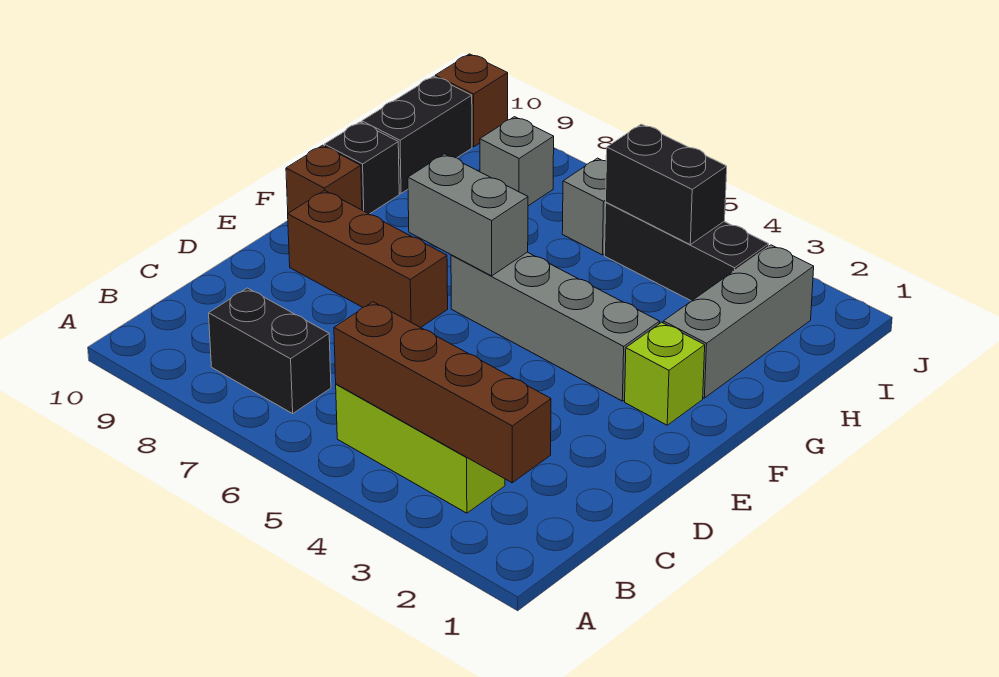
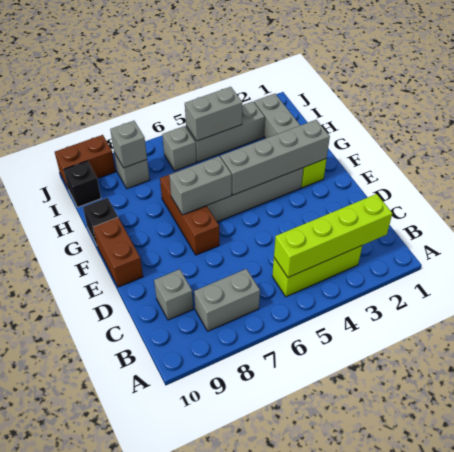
brown 1x4 brick [334,302,551,483] -> lime 1x4 brick [274,194,392,277]
black 1x2 brick [209,288,331,413] -> grey 1x2 brick [194,269,260,331]
none -> grey 1x1 brick [154,269,193,320]
brown 1x3 brick [288,190,448,328] -> brown 1x3 brick turned to [160,175,219,255]
none -> grey 1x4 brick [221,120,330,195]
brown 1x1 brick [286,145,362,213] -> brown 1x2 brick [93,217,143,287]
black 1x2 brick [362,76,472,193] -> black 1x1 brick [64,161,101,207]
black 1x3 brick [605,202,769,301] -> grey 1x3 brick [186,102,265,162]
black 1x2 brick [606,124,727,245] -> grey 1x2 brick [185,87,242,141]
none -> grey 1x1 brick [110,121,147,168]
brown 1x1 brick [435,54,508,147] -> brown 1x2 brick [55,135,116,188]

- [TASK] Print again the lines of the entries above that fall between the line holding "brown 1x3 brick [288,190,448,328]" and the line holding "black 1x3 brick", inclusive, exactly as they stand.

- [RESPONSE]
brown 1x3 brick [288,190,448,328] -> brown 1x3 brick turned to [160,175,219,255]
none -> grey 1x4 brick [221,120,330,195]
brown 1x1 brick [286,145,362,213] -> brown 1x2 brick [93,217,143,287]
black 1x2 brick [362,76,472,193] -> black 1x1 brick [64,161,101,207]
black 1x3 brick [605,202,769,301] -> grey 1x3 brick [186,102,265,162]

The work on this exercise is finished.